*EXERCISE DESCRIPTION*
Go through the records and copy each line where the string "plus" occurs.

=== INPUT DATA ===

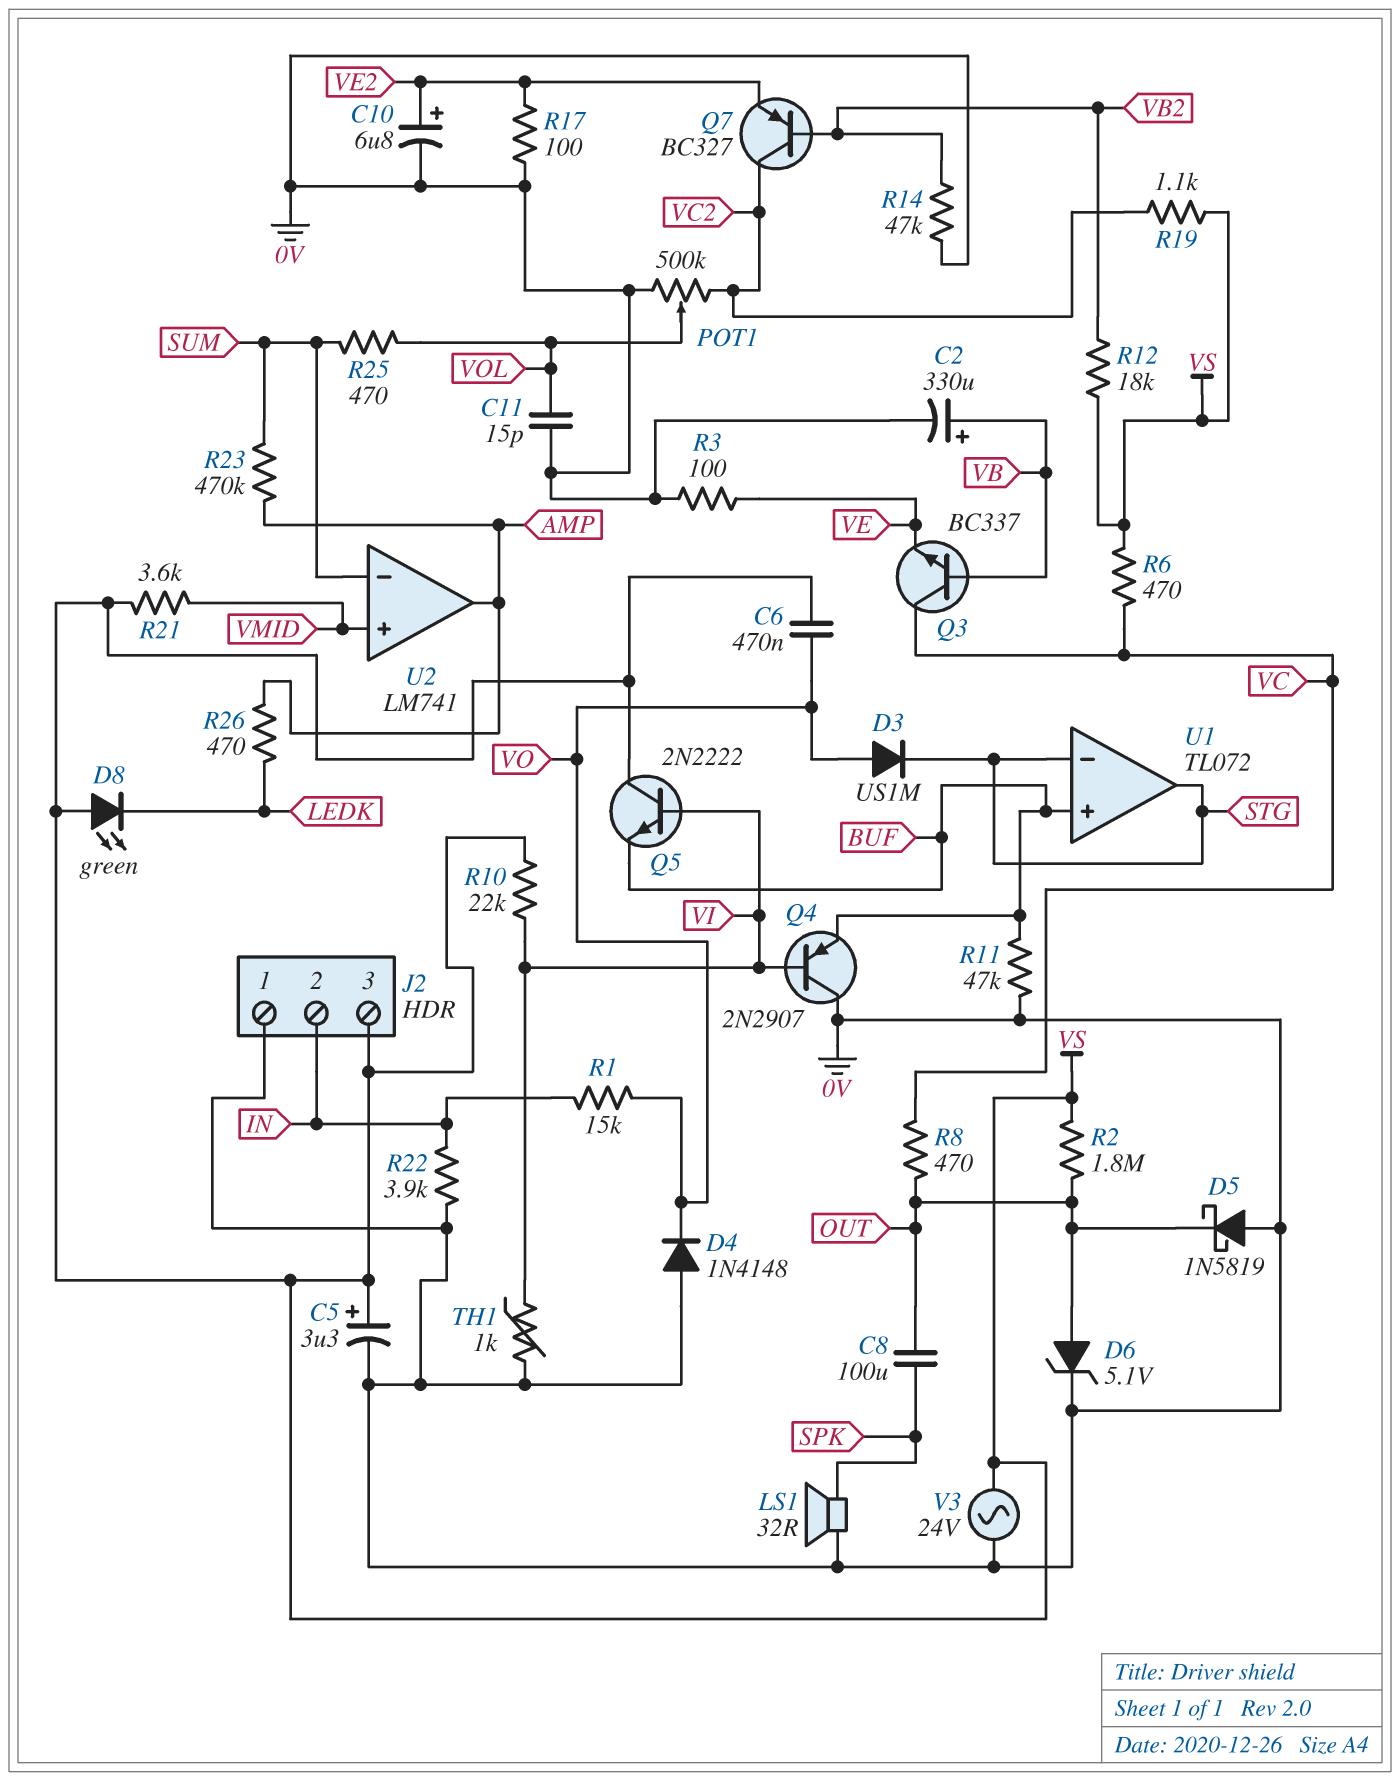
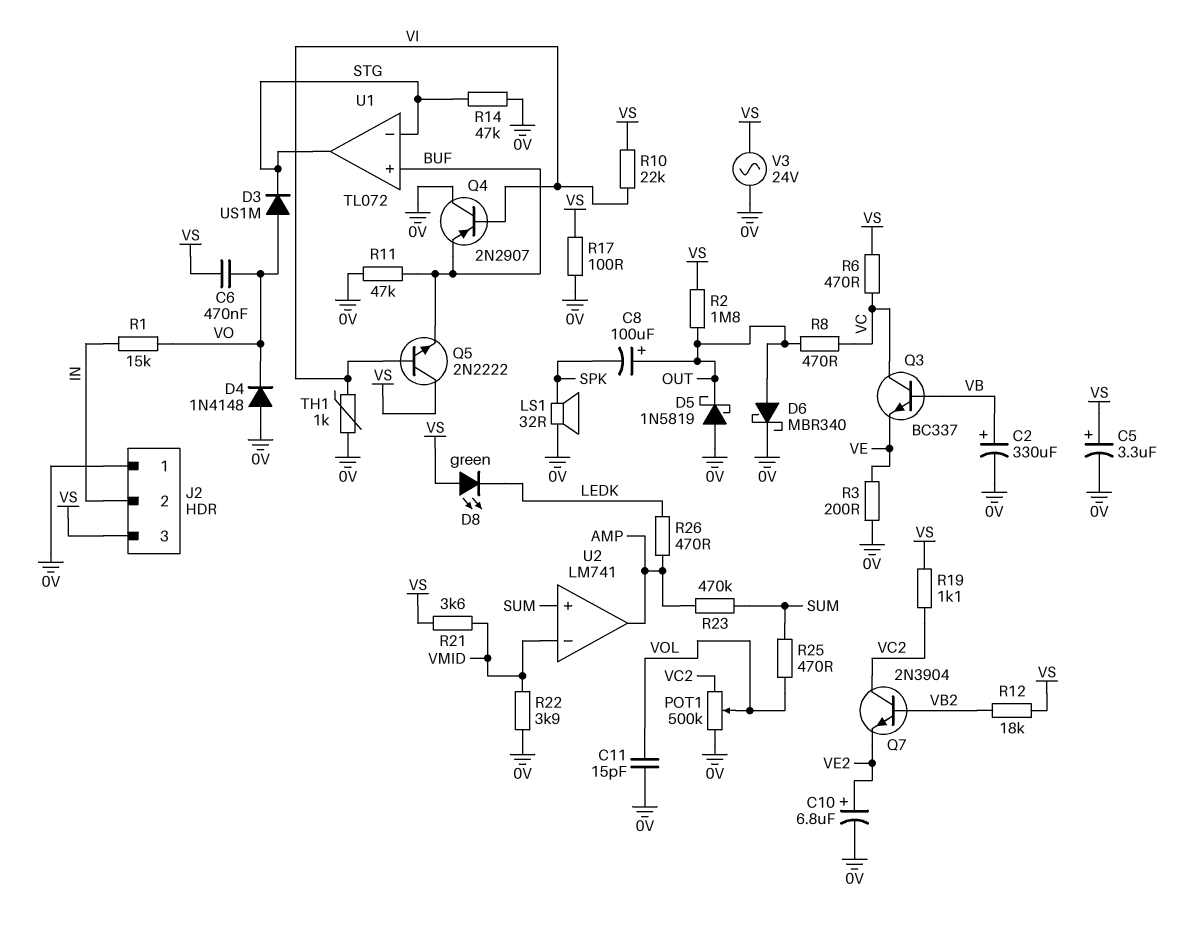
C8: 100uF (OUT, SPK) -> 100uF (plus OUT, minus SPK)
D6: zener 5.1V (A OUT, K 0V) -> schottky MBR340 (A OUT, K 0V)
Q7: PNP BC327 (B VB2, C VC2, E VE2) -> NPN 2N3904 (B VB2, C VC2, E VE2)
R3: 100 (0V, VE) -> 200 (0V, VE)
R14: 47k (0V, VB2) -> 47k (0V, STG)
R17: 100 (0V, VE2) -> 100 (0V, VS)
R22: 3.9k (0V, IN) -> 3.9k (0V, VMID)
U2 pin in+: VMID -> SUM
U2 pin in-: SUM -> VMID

===
=== INPUT DATA ===

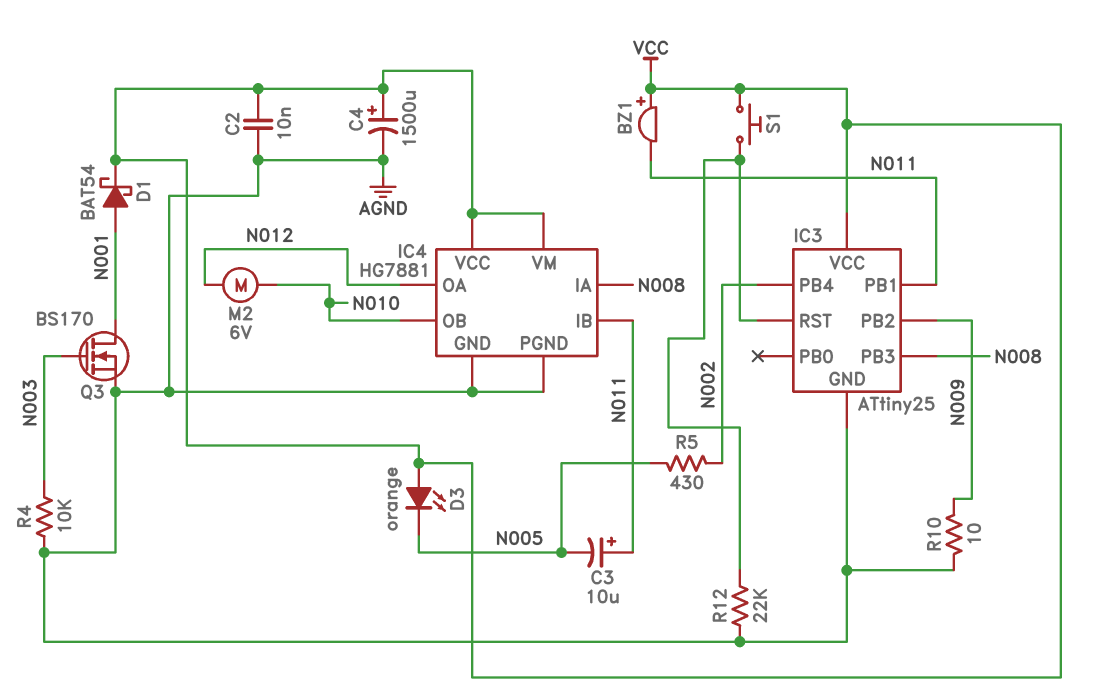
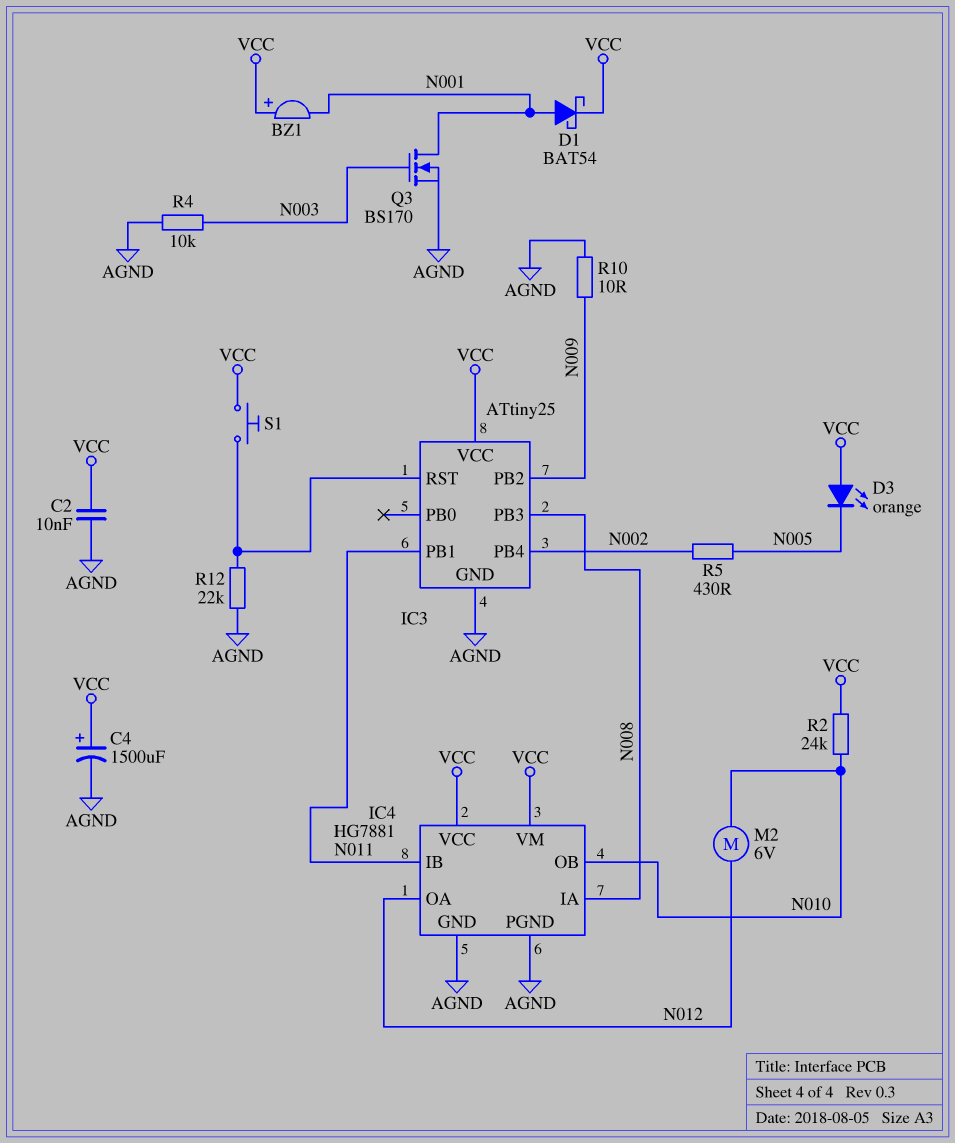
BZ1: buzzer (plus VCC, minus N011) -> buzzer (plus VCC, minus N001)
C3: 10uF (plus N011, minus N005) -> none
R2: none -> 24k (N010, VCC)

===

*SOLUTION*
C8: 100uF (OUT, SPK) -> 100uF (plus OUT, minus SPK)
BZ1: buzzer (plus VCC, minus N011) -> buzzer (plus VCC, minus N001)
C3: 10uF (plus N011, minus N005) -> none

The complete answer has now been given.